Entradas guardadas:

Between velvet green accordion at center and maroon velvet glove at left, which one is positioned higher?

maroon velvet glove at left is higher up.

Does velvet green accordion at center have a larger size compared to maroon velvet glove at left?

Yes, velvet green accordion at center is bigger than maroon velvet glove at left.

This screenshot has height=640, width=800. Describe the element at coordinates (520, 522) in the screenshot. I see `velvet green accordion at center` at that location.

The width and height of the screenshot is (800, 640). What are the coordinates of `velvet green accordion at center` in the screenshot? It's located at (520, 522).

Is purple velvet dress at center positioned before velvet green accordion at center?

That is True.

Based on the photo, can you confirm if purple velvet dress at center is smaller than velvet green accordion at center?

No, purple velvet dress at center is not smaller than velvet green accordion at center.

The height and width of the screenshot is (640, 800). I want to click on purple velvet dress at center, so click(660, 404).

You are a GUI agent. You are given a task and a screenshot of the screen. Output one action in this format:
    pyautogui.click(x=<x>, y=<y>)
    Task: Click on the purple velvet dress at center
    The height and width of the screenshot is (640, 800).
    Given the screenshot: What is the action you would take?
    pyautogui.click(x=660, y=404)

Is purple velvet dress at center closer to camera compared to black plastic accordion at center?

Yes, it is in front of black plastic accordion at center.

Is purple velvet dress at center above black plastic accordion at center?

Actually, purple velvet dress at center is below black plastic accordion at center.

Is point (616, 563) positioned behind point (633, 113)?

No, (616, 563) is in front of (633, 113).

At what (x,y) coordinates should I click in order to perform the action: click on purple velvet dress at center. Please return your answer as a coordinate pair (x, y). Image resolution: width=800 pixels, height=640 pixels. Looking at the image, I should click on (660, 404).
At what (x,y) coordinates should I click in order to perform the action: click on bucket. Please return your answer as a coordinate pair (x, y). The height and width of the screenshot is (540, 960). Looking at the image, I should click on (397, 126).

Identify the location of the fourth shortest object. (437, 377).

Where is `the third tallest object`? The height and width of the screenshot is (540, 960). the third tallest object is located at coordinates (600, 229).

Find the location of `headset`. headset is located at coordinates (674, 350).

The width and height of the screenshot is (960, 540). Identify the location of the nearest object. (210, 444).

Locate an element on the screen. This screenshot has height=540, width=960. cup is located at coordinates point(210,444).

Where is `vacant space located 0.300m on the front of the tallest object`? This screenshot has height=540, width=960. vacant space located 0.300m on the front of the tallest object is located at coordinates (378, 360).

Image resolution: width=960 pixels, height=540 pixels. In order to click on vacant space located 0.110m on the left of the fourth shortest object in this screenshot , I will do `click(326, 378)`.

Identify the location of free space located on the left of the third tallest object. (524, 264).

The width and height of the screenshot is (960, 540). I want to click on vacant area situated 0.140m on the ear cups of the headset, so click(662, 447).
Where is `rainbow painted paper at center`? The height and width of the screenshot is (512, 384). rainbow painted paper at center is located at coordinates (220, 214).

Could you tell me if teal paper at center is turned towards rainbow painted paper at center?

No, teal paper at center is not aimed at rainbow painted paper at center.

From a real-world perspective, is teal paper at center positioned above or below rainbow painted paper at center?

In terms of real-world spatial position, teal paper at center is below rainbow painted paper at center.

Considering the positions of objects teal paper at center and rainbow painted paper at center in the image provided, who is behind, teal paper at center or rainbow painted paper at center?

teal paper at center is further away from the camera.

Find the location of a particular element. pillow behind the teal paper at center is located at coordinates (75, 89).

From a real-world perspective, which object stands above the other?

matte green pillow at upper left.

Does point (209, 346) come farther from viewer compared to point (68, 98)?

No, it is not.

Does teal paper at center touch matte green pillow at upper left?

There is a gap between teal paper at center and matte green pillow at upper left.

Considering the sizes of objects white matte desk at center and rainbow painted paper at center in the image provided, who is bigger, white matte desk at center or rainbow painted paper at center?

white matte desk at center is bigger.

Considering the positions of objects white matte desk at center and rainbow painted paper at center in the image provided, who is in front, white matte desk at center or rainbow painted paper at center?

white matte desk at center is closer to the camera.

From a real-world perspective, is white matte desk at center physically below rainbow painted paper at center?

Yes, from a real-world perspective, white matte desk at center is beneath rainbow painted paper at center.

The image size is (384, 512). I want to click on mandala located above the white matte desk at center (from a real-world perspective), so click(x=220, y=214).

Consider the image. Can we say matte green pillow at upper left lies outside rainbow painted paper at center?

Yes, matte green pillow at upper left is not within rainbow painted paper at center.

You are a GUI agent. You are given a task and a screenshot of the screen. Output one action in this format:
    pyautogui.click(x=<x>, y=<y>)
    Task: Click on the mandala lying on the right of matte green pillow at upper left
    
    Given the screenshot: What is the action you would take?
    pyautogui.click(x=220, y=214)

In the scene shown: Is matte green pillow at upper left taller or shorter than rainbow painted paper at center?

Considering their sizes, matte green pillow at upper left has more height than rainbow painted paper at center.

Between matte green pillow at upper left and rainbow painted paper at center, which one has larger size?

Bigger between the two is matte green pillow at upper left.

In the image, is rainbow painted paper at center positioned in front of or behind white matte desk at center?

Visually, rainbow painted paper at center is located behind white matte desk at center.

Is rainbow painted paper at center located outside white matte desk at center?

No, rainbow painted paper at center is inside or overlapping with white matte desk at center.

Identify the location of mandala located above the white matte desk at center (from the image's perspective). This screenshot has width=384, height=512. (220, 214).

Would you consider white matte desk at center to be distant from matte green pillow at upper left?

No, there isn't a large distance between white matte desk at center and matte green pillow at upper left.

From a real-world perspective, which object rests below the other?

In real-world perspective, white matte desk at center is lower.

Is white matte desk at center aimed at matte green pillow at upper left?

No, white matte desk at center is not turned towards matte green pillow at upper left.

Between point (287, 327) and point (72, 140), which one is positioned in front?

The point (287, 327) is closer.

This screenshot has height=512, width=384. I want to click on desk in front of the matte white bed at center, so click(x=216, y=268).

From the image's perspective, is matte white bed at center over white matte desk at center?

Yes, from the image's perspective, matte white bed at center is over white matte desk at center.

QUÉ HAY QUE HACER: Reescribe todas las líneas de arriba poniendo "red velvet dress" en lugar de "purple velvet dress" y sin cambiar nada más.

EJERCICIO RESUELTO:
Between velvet green accordion at center and maroon velvet glove at left, which one is positioned higher?

maroon velvet glove at left is higher up.

Does velvet green accordion at center have a larger size compared to maroon velvet glove at left?

Yes, velvet green accordion at center is bigger than maroon velvet glove at left.

This screenshot has height=640, width=800. Describe the element at coordinates (520, 522) in the screenshot. I see `velvet green accordion at center` at that location.

The width and height of the screenshot is (800, 640). What are the coordinates of `velvet green accordion at center` in the screenshot? It's located at (520, 522).

Is red velvet dress at center positioned before velvet green accordion at center?

That is True.

Based on the photo, can you confirm if red velvet dress at center is smaller than velvet green accordion at center?

No, red velvet dress at center is not smaller than velvet green accordion at center.

The height and width of the screenshot is (640, 800). I want to click on red velvet dress at center, so click(660, 404).

You are a GUI agent. You are given a task and a screenshot of the screen. Output one action in this format:
    pyautogui.click(x=<x>, y=<y>)
    Task: Click on the red velvet dress at center
    The height and width of the screenshot is (640, 800).
    Given the screenshot: What is the action you would take?
    pyautogui.click(x=660, y=404)

Is red velvet dress at center closer to camera compared to black plastic accordion at center?

Yes, it is in front of black plastic accordion at center.

Is red velvet dress at center above black plastic accordion at center?

Actually, red velvet dress at center is below black plastic accordion at center.

Is point (616, 563) positioned behind point (633, 113)?

No, (616, 563) is in front of (633, 113).

At what (x,y) coordinates should I click in order to perform the action: click on red velvet dress at center. Please return your answer as a coordinate pair (x, y). Image resolution: width=800 pixels, height=640 pixels. Looking at the image, I should click on (660, 404).
At what (x,y) coordinates should I click in order to perform the action: click on bucket. Please return your answer as a coordinate pair (x, y). The height and width of the screenshot is (540, 960). Looking at the image, I should click on (397, 126).

Identify the location of the fourth shortest object. (437, 377).

Where is `the third tallest object`? The height and width of the screenshot is (540, 960). the third tallest object is located at coordinates (600, 229).

Find the location of `headset`. headset is located at coordinates (674, 350).

The width and height of the screenshot is (960, 540). Identify the location of the nearest object. (210, 444).

Locate an element on the screen. This screenshot has height=540, width=960. cup is located at coordinates point(210,444).

Where is `vacant space located 0.300m on the front of the tallest object`? This screenshot has height=540, width=960. vacant space located 0.300m on the front of the tallest object is located at coordinates (378, 360).

Image resolution: width=960 pixels, height=540 pixels. In order to click on vacant space located 0.110m on the left of the fourth shortest object in this screenshot , I will do `click(326, 378)`.

Identify the location of free space located on the left of the third tallest object. (524, 264).

The width and height of the screenshot is (960, 540). I want to click on vacant area situated 0.140m on the ear cups of the headset, so click(662, 447).
Where is `rainbow painted paper at center`? The height and width of the screenshot is (512, 384). rainbow painted paper at center is located at coordinates (220, 214).

Could you tell me if teal paper at center is turned towards rainbow painted paper at center?

No, teal paper at center is not aimed at rainbow painted paper at center.

From a real-world perspective, is teal paper at center positioned above or below rainbow painted paper at center?

In terms of real-world spatial position, teal paper at center is below rainbow painted paper at center.

Considering the positions of objects teal paper at center and rainbow painted paper at center in the image provided, who is behind, teal paper at center or rainbow painted paper at center?

teal paper at center is further away from the camera.

Find the location of a particular element. pillow behind the teal paper at center is located at coordinates (75, 89).

From a real-world perspective, which object stands above the other?

matte green pillow at upper left.

Does point (209, 346) come farther from viewer compared to point (68, 98)?

No, it is not.

Does teal paper at center touch matte green pillow at upper left?

There is a gap between teal paper at center and matte green pillow at upper left.

Considering the sizes of objects white matte desk at center and rainbow painted paper at center in the image provided, who is bigger, white matte desk at center or rainbow painted paper at center?

white matte desk at center is bigger.

Considering the positions of objects white matte desk at center and rainbow painted paper at center in the image provided, who is in front, white matte desk at center or rainbow painted paper at center?

white matte desk at center is closer to the camera.

From a real-world perspective, is white matte desk at center physically below rainbow painted paper at center?

Yes, from a real-world perspective, white matte desk at center is beneath rainbow painted paper at center.

The image size is (384, 512). I want to click on mandala located above the white matte desk at center (from a real-world perspective), so click(x=220, y=214).

Consider the image. Can we say matte green pillow at upper left lies outside rainbow painted paper at center?

Yes, matte green pillow at upper left is not within rainbow painted paper at center.

You are a GUI agent. You are given a task and a screenshot of the screen. Output one action in this format:
    pyautogui.click(x=<x>, y=<y>)
    Task: Click on the mandala lying on the right of matte green pillow at upper left
    
    Given the screenshot: What is the action you would take?
    pyautogui.click(x=220, y=214)

In the scene shown: Is matte green pillow at upper left taller or shorter than rainbow painted paper at center?

Considering their sizes, matte green pillow at upper left has more height than rainbow painted paper at center.

Between matte green pillow at upper left and rainbow painted paper at center, which one has larger size?

Bigger between the two is matte green pillow at upper left.

In the image, is rainbow painted paper at center positioned in front of or behind white matte desk at center?

Visually, rainbow painted paper at center is located behind white matte desk at center.

Is rainbow painted paper at center located outside white matte desk at center?

No, rainbow painted paper at center is inside or overlapping with white matte desk at center.

Identify the location of mandala located above the white matte desk at center (from the image's perspective). This screenshot has width=384, height=512. (220, 214).

Would you consider white matte desk at center to be distant from matte green pillow at upper left?

No, there isn't a large distance between white matte desk at center and matte green pillow at upper left.

From a real-world perspective, which object rests below the other?

In real-world perspective, white matte desk at center is lower.

Is white matte desk at center aimed at matte green pillow at upper left?

No, white matte desk at center is not turned towards matte green pillow at upper left.

Between point (287, 327) and point (72, 140), which one is positioned in front?

The point (287, 327) is closer.

This screenshot has height=512, width=384. I want to click on desk in front of the matte white bed at center, so click(x=216, y=268).

From the image's perspective, is matte white bed at center over white matte desk at center?

Yes, from the image's perspective, matte white bed at center is over white matte desk at center.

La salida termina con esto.